▶ Provided records:
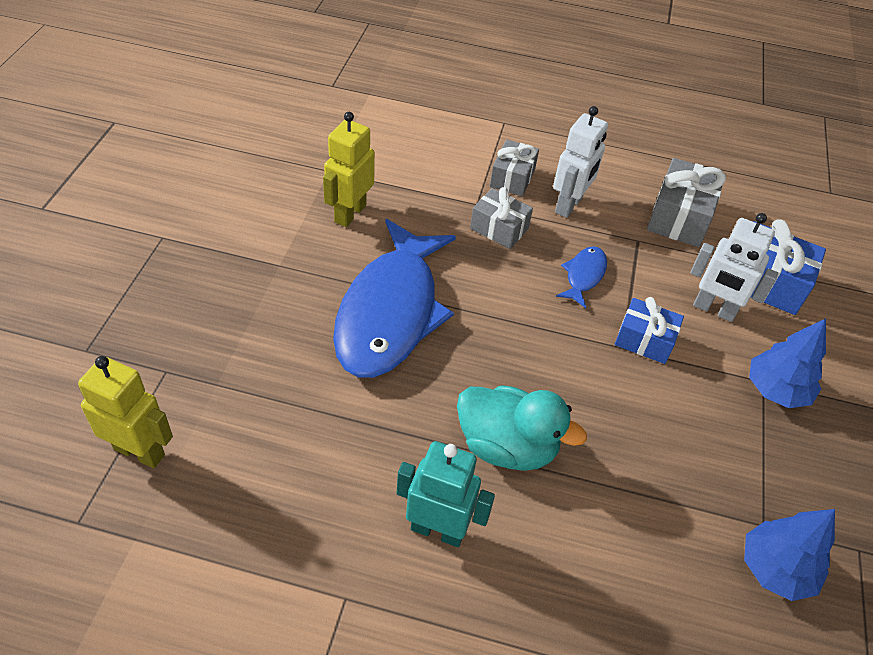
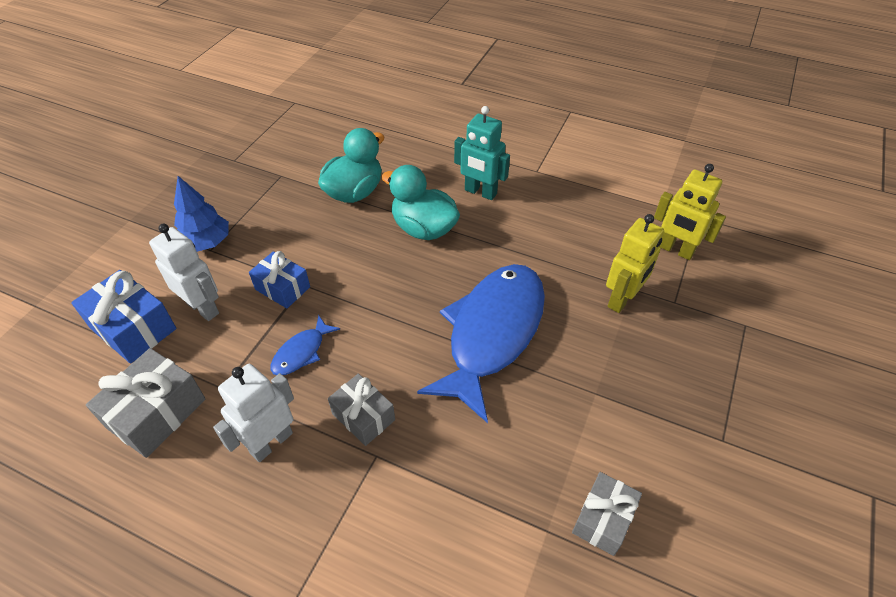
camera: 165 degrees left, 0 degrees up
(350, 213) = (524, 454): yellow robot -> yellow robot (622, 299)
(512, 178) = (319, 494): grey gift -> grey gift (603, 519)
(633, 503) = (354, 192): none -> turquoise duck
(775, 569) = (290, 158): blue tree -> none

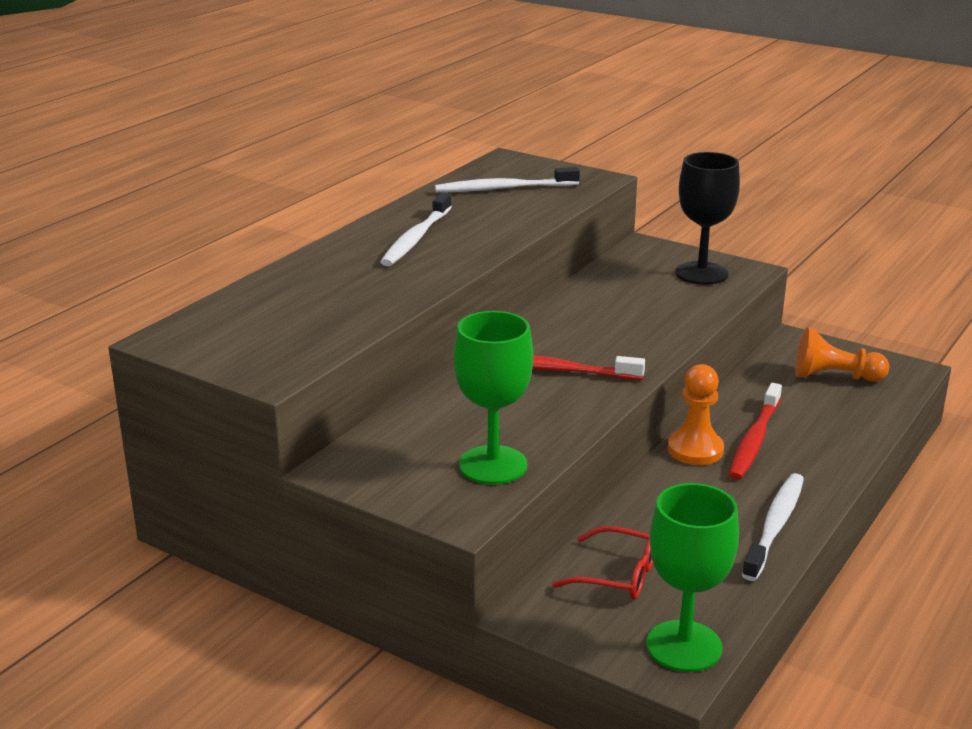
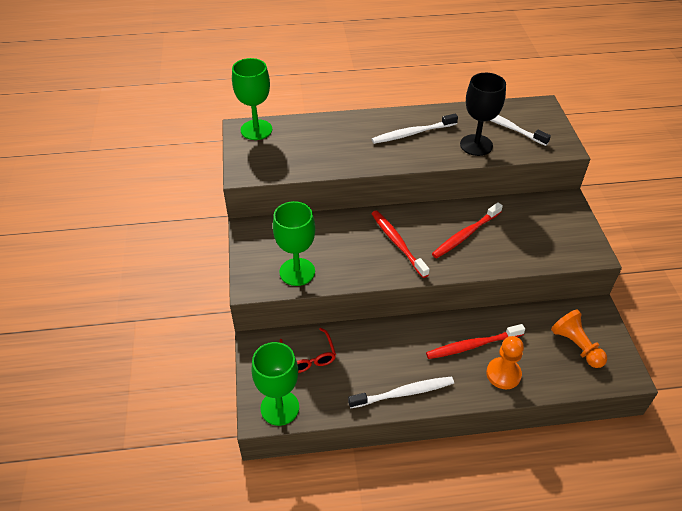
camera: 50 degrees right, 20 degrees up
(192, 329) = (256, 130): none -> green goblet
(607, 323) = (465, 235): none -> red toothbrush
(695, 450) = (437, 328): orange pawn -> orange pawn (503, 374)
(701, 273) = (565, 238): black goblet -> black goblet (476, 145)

==

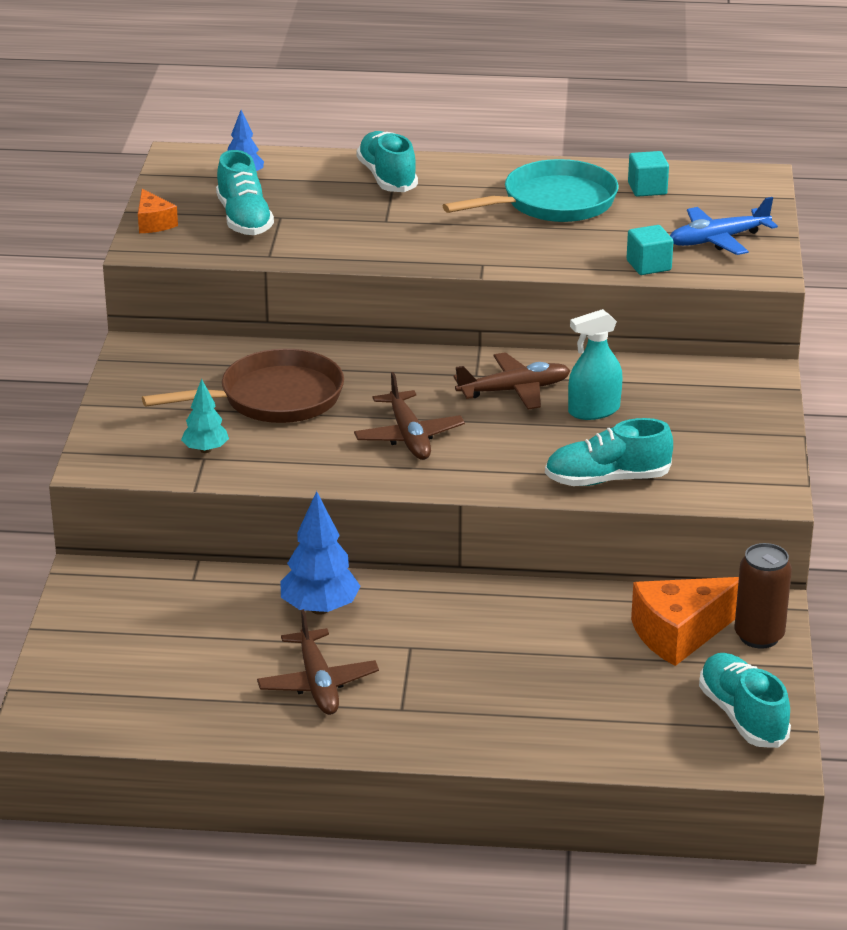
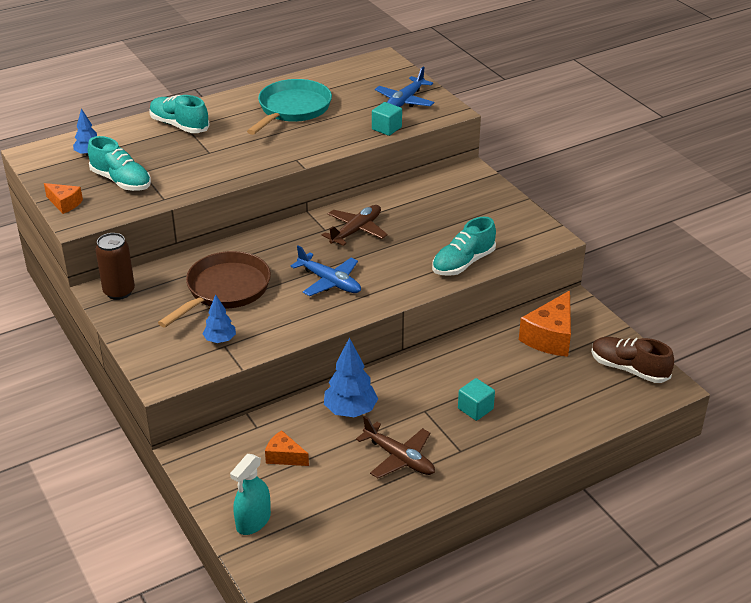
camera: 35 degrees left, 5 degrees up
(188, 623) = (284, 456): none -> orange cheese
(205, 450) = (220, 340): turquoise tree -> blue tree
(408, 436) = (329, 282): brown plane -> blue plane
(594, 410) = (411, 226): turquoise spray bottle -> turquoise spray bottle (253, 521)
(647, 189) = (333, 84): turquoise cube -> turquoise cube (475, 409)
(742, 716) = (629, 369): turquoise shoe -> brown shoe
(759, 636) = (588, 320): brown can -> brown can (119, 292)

▶ Task to complete: From the records above, print only the lines between the one holding "(742, 716) = (629, 369): turquoise" and the one holding "(759, 636) = (588, 320): brown", inclusive, exactly as they stand.

▶ Exercise response:
(742, 716) = (629, 369): turquoise shoe -> brown shoe
(759, 636) = (588, 320): brown can -> brown can (119, 292)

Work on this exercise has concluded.